__Your goal__
Look for the string "triangle" in the listing below and copy every line in which it appears.

__The data__
%%

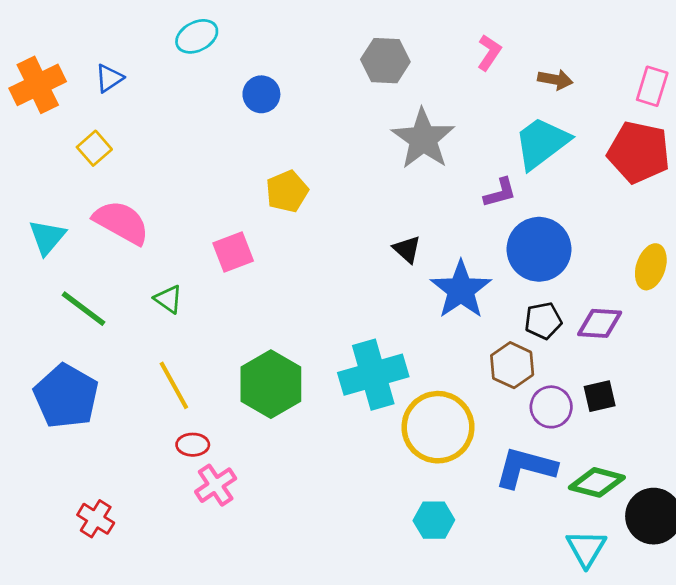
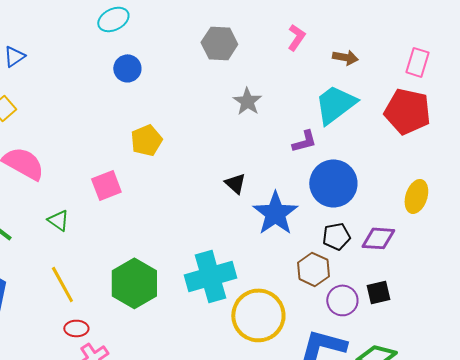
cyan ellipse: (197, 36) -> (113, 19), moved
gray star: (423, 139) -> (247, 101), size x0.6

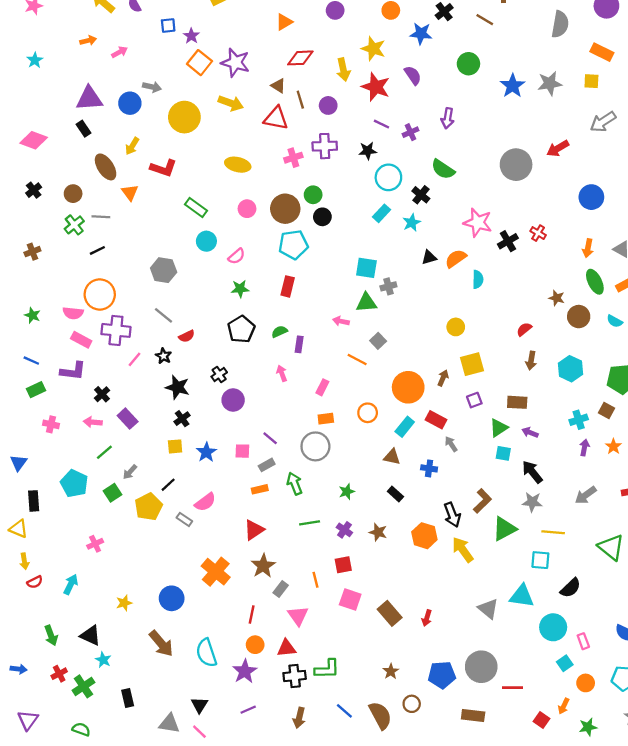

%%
%%

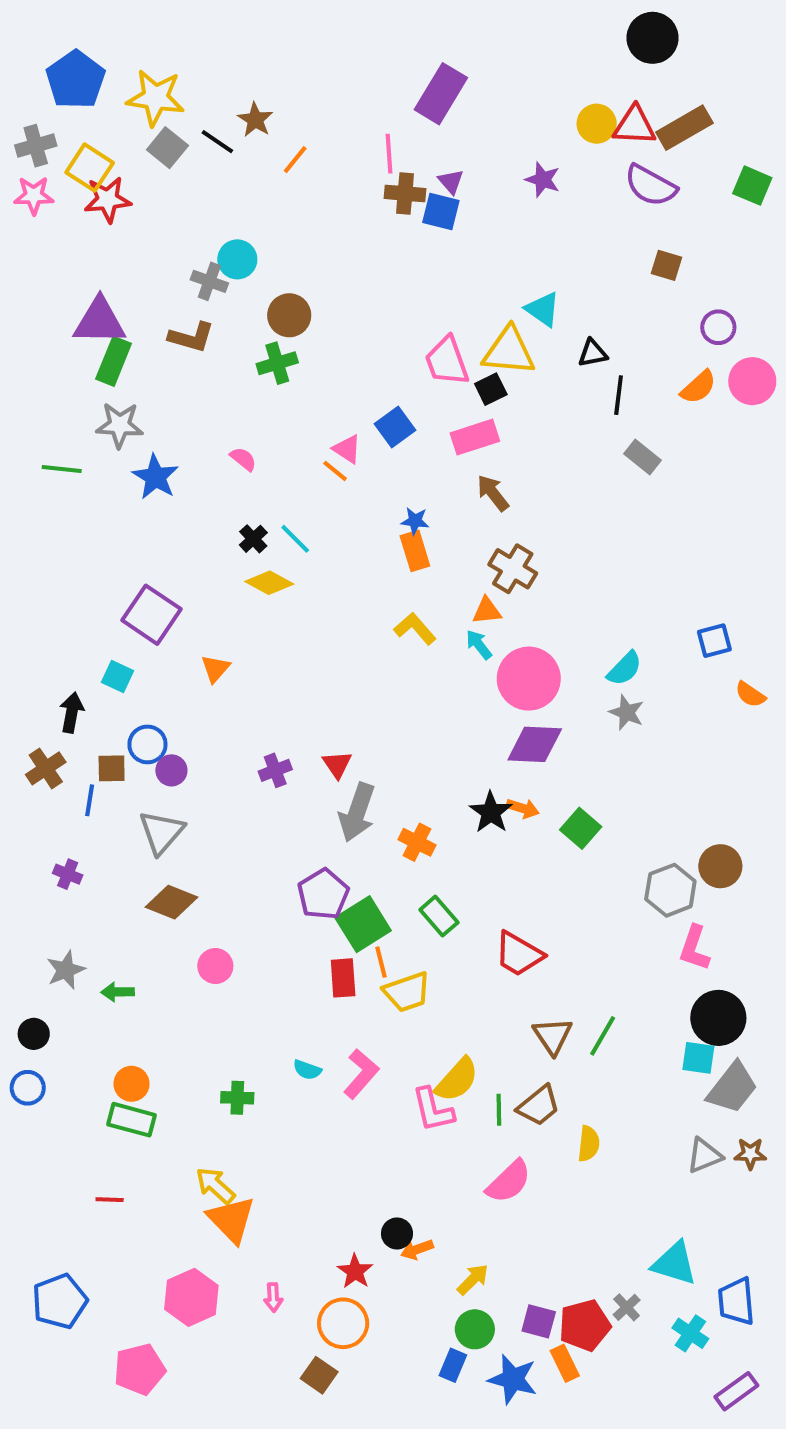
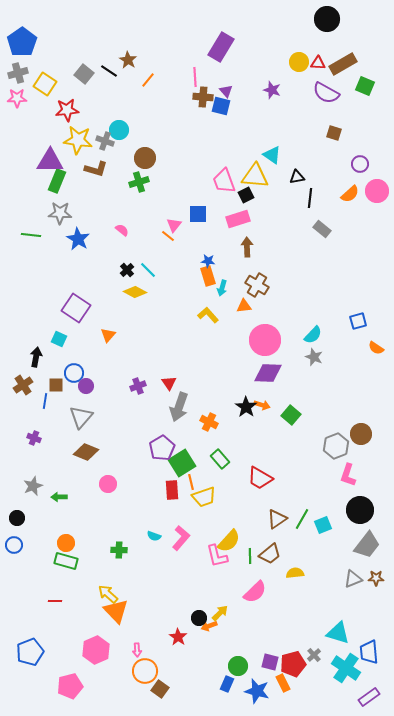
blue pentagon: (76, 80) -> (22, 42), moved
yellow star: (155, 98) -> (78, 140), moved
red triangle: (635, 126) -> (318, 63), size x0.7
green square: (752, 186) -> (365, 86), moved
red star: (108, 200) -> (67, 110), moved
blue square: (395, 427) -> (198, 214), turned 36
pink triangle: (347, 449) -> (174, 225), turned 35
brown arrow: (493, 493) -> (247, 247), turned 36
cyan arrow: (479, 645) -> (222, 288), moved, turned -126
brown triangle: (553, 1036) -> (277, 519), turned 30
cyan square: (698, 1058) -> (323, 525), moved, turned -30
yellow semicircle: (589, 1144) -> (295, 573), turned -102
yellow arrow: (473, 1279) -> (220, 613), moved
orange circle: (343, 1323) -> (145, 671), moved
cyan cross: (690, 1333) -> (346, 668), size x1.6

%%

__Answer to this exercise__
red triangle: (635, 126) -> (318, 63), size x0.7
pink triangle: (347, 449) -> (174, 225), turned 35
brown triangle: (553, 1036) -> (277, 519), turned 30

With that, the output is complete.